Source records: Begin
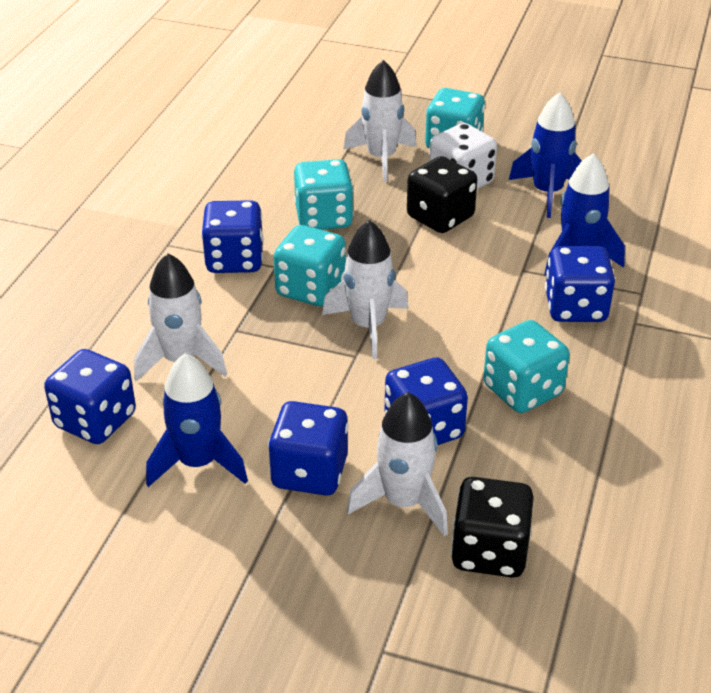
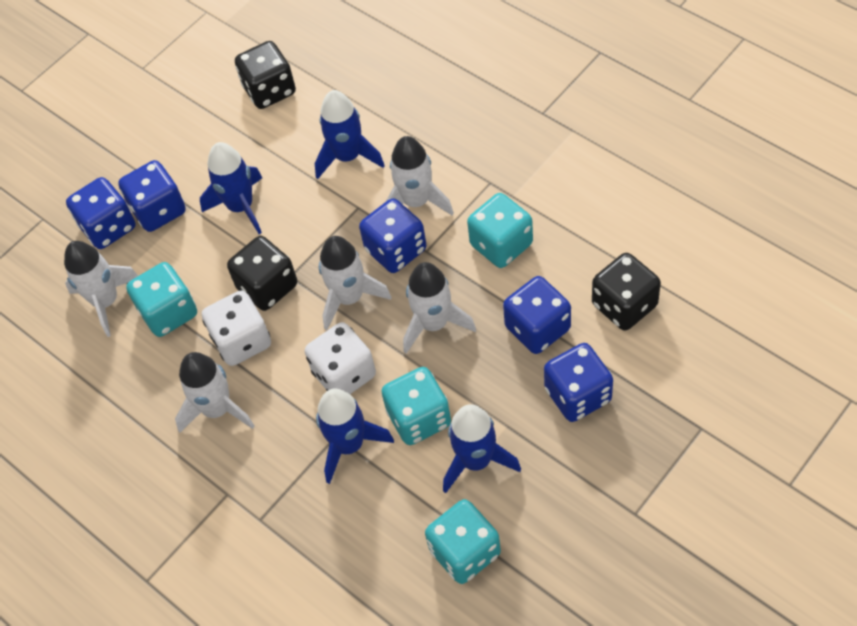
black dice: [407,156,477,233] [451,477,534,578] = 2 -> [227,236,297,311] [235,41,296,109] [592,253,661,330] = 3
blue rocket: [146,353,248,487] [509,92,582,218] [544,153,625,275] = 3 -> [200,142,262,234] [315,90,385,179] [316,388,394,484] [443,404,521,493] = 4
white dice: [429,123,497,189] = 1 -> [202,290,271,366] [305,322,376,394] = 2
white rocket: [134,253,227,382] [322,220,409,359] [343,60,416,182] [347,392,448,536] = 4 -> [64,241,138,337] [175,352,255,433] [319,236,391,330] [386,136,454,215] [403,262,476,353] = 5

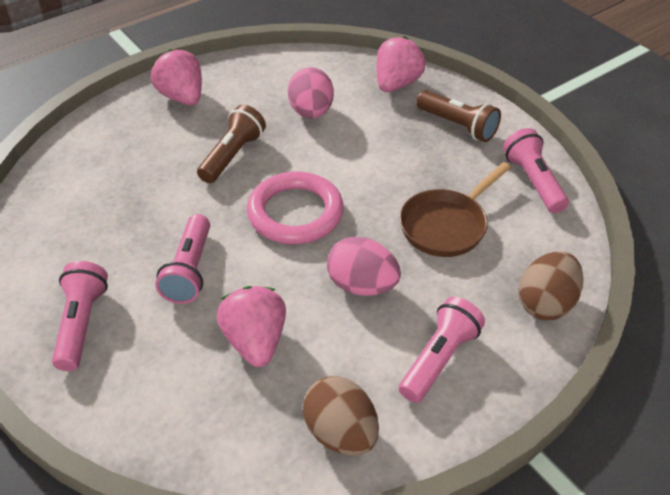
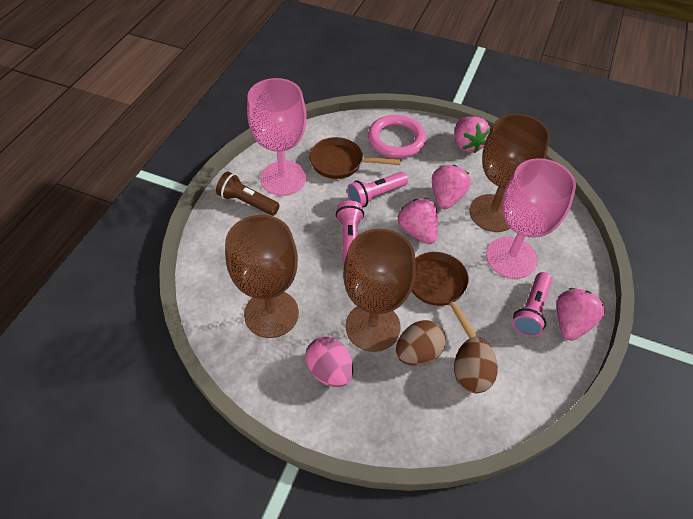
brown flashlight: [197,105,266,183] [416,90,501,142] = 2 -> [216,172,280,216] = 1
brown goblet: none = 0 -> [225,215,299,338] [343,229,415,352] [469,114,550,232] = 3
brown pan: [399,162,511,257] = 1 -> [309,137,401,179] [412,252,477,339] = 2
pink egg: [288,67,334,119] [327,237,401,296] = 2 -> [305,336,353,387] = 1
pink flashlight: [52,261,108,371] [155,214,210,304] [399,297,485,403] [503,128,569,213] = 4 -> [336,201,364,264] [347,172,408,207] [512,272,552,337] = 3
pink goblet: none = 0 -> [247,78,307,196] [486,158,576,279] = 2
pink strawberry: [151,49,202,105] [216,286,286,367] [376,36,426,92] = 3 -> [398,198,438,244] [432,165,471,209] [455,117,490,153] [557,288,605,341] = 4

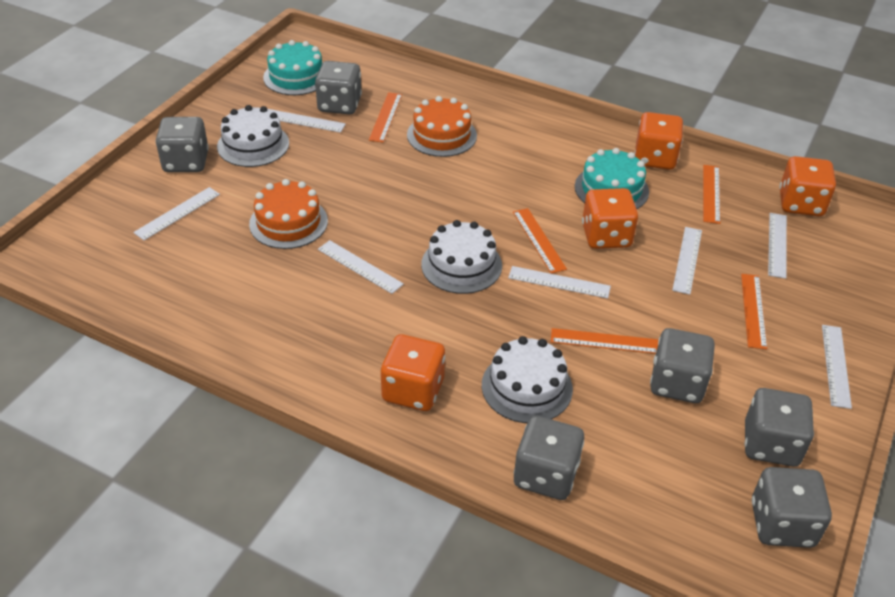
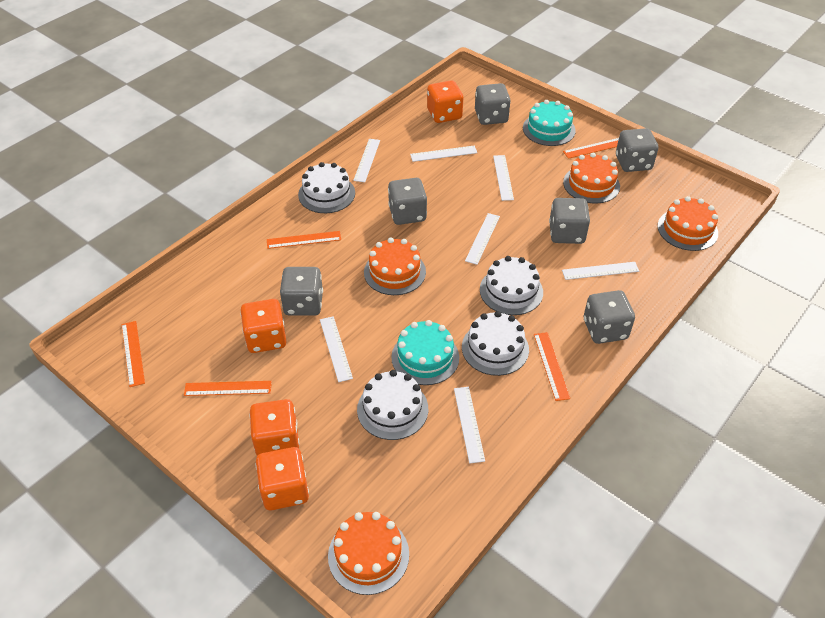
orange cake: [249,179,328,249] [407,96,477,157] = 2 -> [328,512,409,595] [364,238,426,295] [563,153,620,203] [658,196,718,251] = 4
white cake: [217,105,289,167] [421,220,502,294] [482,336,573,423] = 3 -> [298,162,355,213] [357,370,428,440] [462,311,529,376] [480,256,543,315] = 4

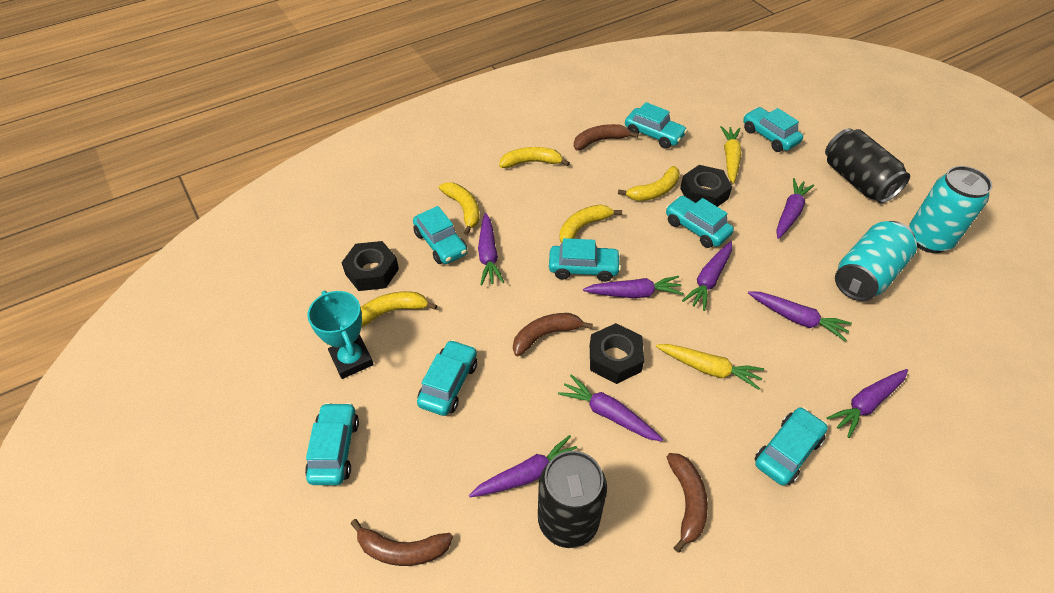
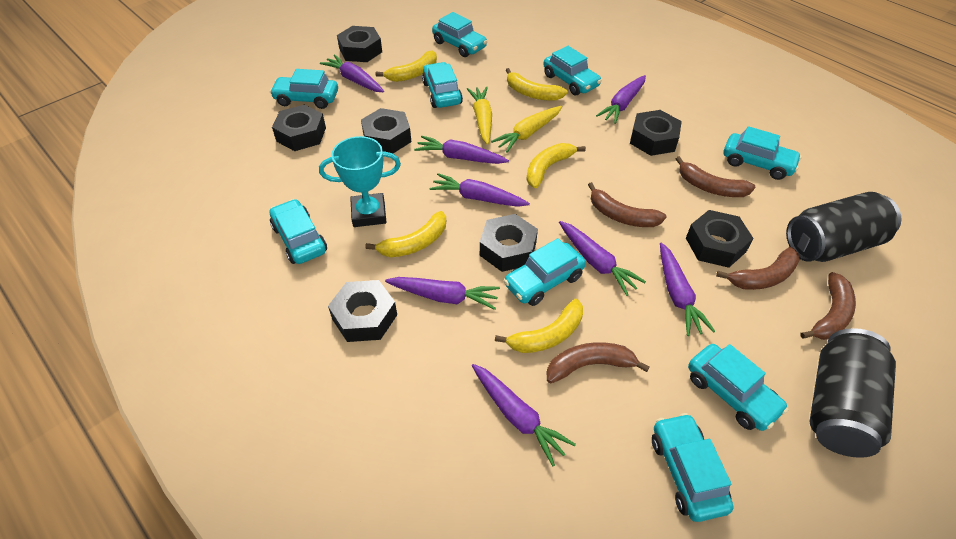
black nut: [341,241,399,291] [590,323,644,384] [680,165,732,207] = 3 -> [272,105,326,151] [328,280,397,342] [337,26,382,62] [361,108,411,153] [480,214,538,272] [630,110,682,156] [686,210,753,268] = 7
brown banana: [350,519,453,566] [513,313,593,356] [574,124,638,150] [667,453,708,553] = 4 -> [547,342,650,383] [588,182,666,227] [675,156,755,197] [716,247,800,290] [800,272,856,340] = 5
turquoise can: [835,221,917,301] [909,166,992,253] = 2 -> none = 0
turquoise car: [305,402,359,485] [413,206,467,264] [417,340,477,416] [549,238,621,282] [625,102,687,149] [666,196,734,248] [743,107,803,152] [755,407,828,486] = 8 -> [270,69,338,109] [270,199,327,264] [422,62,463,108] [432,12,488,57] [504,238,586,306] [543,46,602,95] [652,413,734,522] [688,344,789,431] [723,126,802,180] = 9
Source records: End
**About this task:**
Copy exactly, leaving out pictures, the lines from the line containing "pink egg: [288,67,334,119]" through the last line of the records.

**Response:**
pink egg: [288,67,334,119] [327,237,401,296] = 2 -> [305,336,353,387] = 1
pink flashlight: [52,261,108,371] [155,214,210,304] [399,297,485,403] [503,128,569,213] = 4 -> [336,201,364,264] [347,172,408,207] [512,272,552,337] = 3
pink goblet: none = 0 -> [247,78,307,196] [486,158,576,279] = 2
pink strawberry: [151,49,202,105] [216,286,286,367] [376,36,426,92] = 3 -> [398,198,438,244] [432,165,471,209] [455,117,490,153] [557,288,605,341] = 4

orange cake: [249,179,328,249] [407,96,477,157] = 2 -> [328,512,409,595] [364,238,426,295] [563,153,620,203] [658,196,718,251] = 4
white cake: [217,105,289,167] [421,220,502,294] [482,336,573,423] = 3 -> [298,162,355,213] [357,370,428,440] [462,311,529,376] [480,256,543,315] = 4

black nut: [341,241,399,291] [590,323,644,384] [680,165,732,207] = 3 -> [272,105,326,151] [328,280,397,342] [337,26,382,62] [361,108,411,153] [480,214,538,272] [630,110,682,156] [686,210,753,268] = 7
brown banana: [350,519,453,566] [513,313,593,356] [574,124,638,150] [667,453,708,553] = 4 -> [547,342,650,383] [588,182,666,227] [675,156,755,197] [716,247,800,290] [800,272,856,340] = 5
turquoise can: [835,221,917,301] [909,166,992,253] = 2 -> none = 0
turquoise car: [305,402,359,485] [413,206,467,264] [417,340,477,416] [549,238,621,282] [625,102,687,149] [666,196,734,248] [743,107,803,152] [755,407,828,486] = 8 -> [270,69,338,109] [270,199,327,264] [422,62,463,108] [432,12,488,57] [504,238,586,306] [543,46,602,95] [652,413,734,522] [688,344,789,431] [723,126,802,180] = 9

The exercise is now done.